---------- Excerpted data

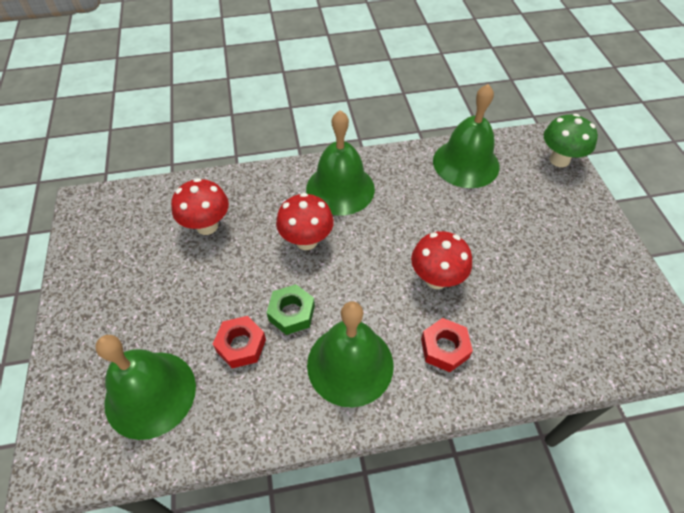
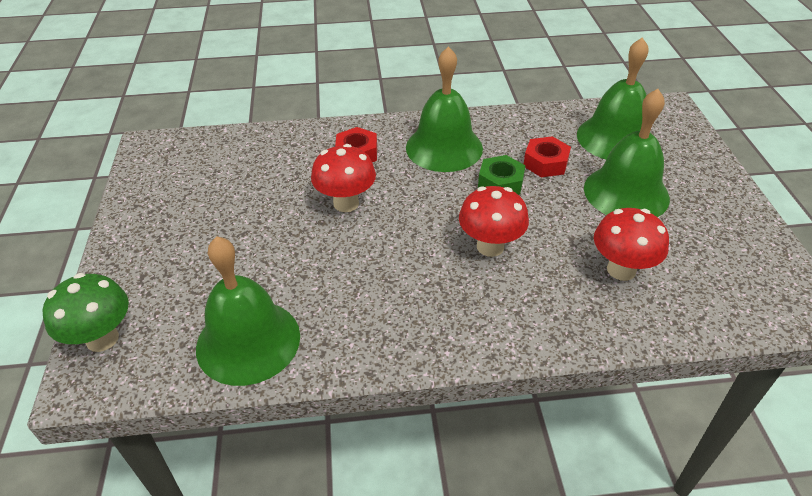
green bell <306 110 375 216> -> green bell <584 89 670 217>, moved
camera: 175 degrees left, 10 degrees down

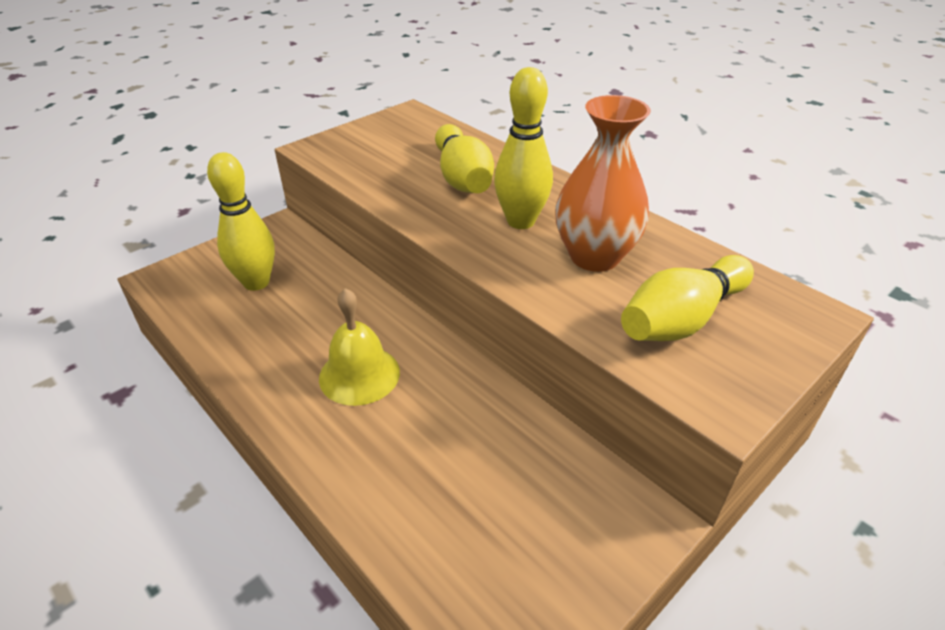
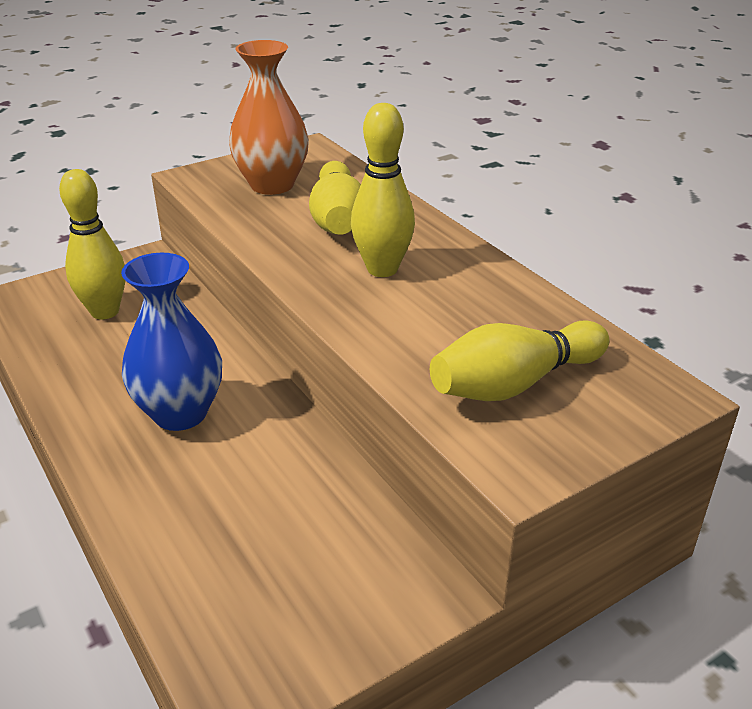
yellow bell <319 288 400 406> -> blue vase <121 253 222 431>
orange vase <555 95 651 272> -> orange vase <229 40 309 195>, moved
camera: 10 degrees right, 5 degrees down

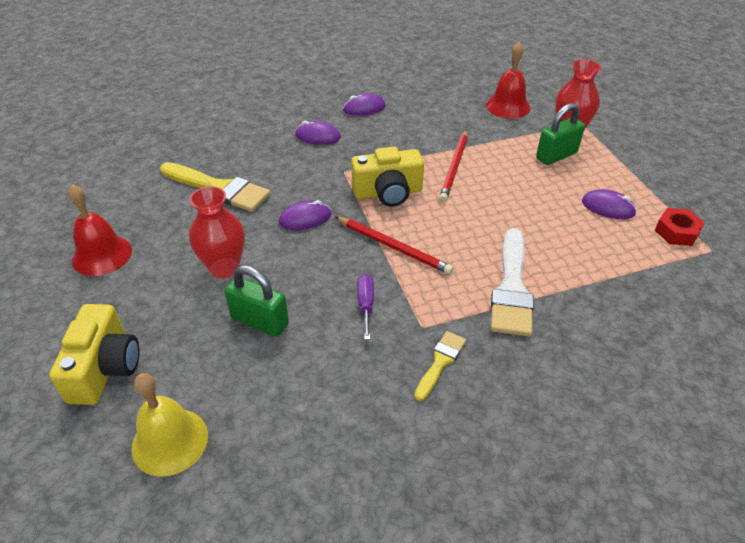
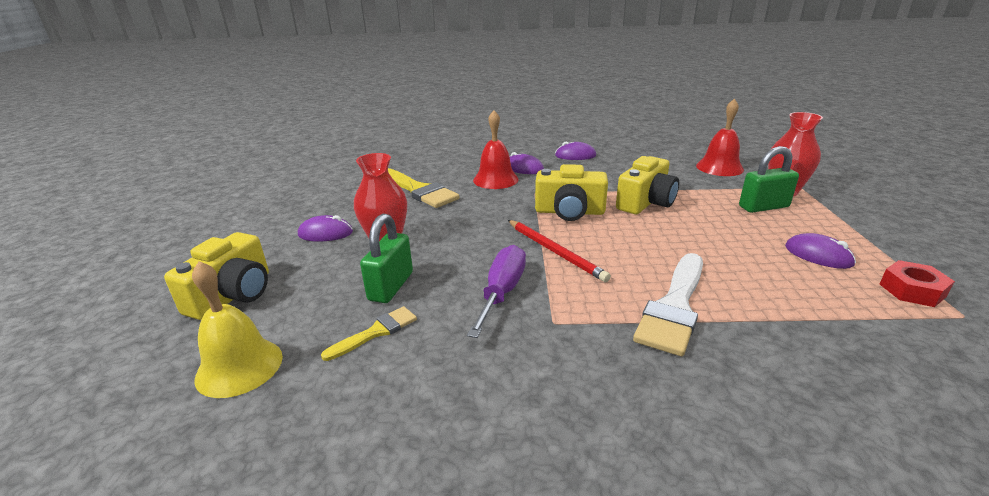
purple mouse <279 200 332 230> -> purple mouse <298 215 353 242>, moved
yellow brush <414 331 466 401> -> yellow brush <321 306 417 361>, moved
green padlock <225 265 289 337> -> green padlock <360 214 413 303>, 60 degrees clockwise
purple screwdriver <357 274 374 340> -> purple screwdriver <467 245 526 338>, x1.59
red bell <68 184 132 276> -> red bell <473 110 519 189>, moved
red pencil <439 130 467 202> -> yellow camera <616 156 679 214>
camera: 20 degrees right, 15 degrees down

--------------------

▶ How to complete this task: Copy each line of the preceding data that contains the string "bell".

▶ Answer section:
green bell <306 110 375 216> -> green bell <584 89 670 217>, moved
yellow bell <319 288 400 406> -> blue vase <121 253 222 431>
red bell <68 184 132 276> -> red bell <473 110 519 189>, moved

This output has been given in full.